Return every line from the one with "blue shoe [327,46,379,74] -> none" through the one with "camera: 170 degrees right, 15 degrees down", inclusive, exactly as it appears below.

Task material:

[Start of Attachment]

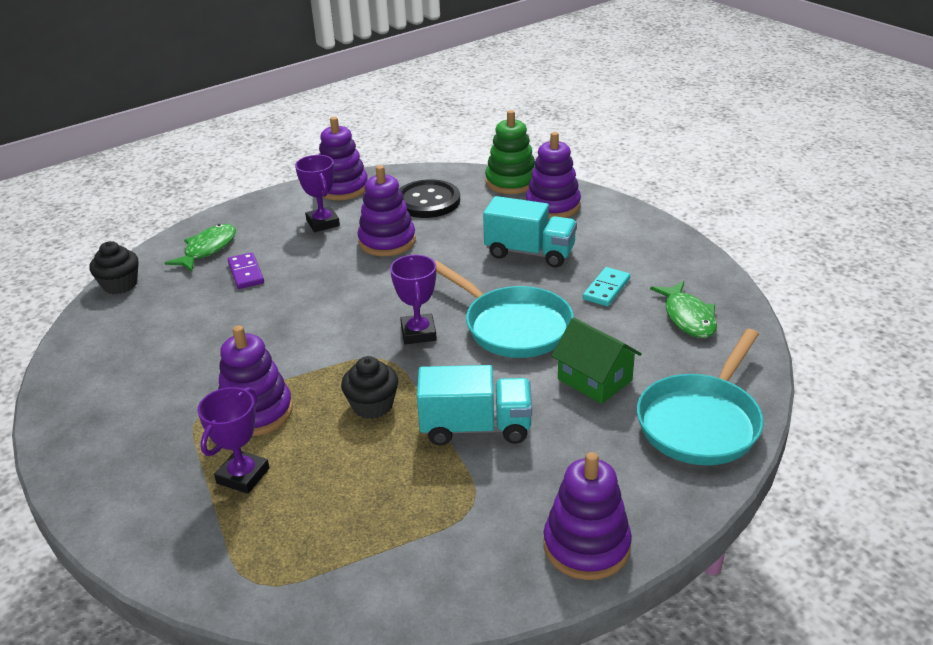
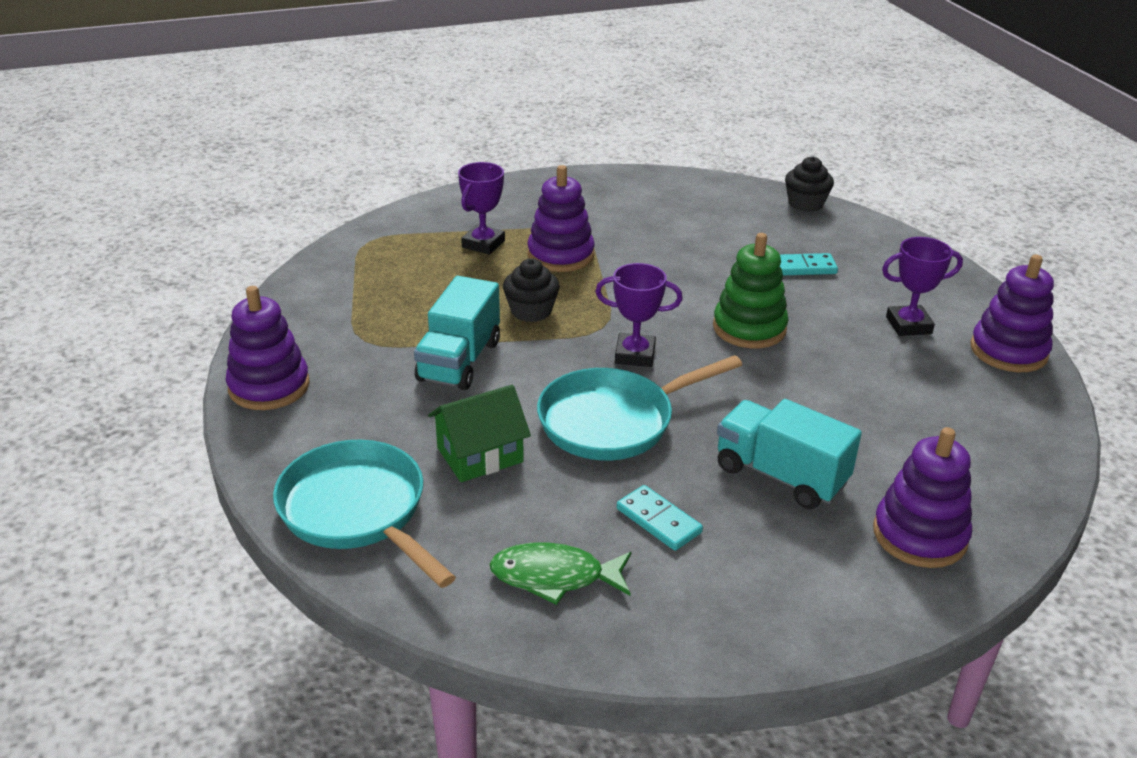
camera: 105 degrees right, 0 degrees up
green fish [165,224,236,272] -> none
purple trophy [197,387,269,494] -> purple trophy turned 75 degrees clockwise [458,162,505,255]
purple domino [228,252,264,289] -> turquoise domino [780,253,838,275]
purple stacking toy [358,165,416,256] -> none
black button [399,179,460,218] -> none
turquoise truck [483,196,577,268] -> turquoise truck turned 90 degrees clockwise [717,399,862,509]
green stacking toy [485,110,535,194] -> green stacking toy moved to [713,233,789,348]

[End of Attachment]
[Start of Attachment]

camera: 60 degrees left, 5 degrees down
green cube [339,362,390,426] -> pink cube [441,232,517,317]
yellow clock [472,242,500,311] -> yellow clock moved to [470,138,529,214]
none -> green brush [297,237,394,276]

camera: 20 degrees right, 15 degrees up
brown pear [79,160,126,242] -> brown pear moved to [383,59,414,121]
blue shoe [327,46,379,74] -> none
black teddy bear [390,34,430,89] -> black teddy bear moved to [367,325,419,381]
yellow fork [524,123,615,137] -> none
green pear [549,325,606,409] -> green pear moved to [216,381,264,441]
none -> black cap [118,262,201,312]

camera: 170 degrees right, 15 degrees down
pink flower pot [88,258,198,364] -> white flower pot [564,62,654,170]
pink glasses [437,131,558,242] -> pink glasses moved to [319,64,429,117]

[End of Attachment]

Completed exercise:
blue shoe [327,46,379,74] -> none
black teddy bear [390,34,430,89] -> black teddy bear moved to [367,325,419,381]
yellow fork [524,123,615,137] -> none
green pear [549,325,606,409] -> green pear moved to [216,381,264,441]
none -> black cap [118,262,201,312]

camera: 170 degrees right, 15 degrees down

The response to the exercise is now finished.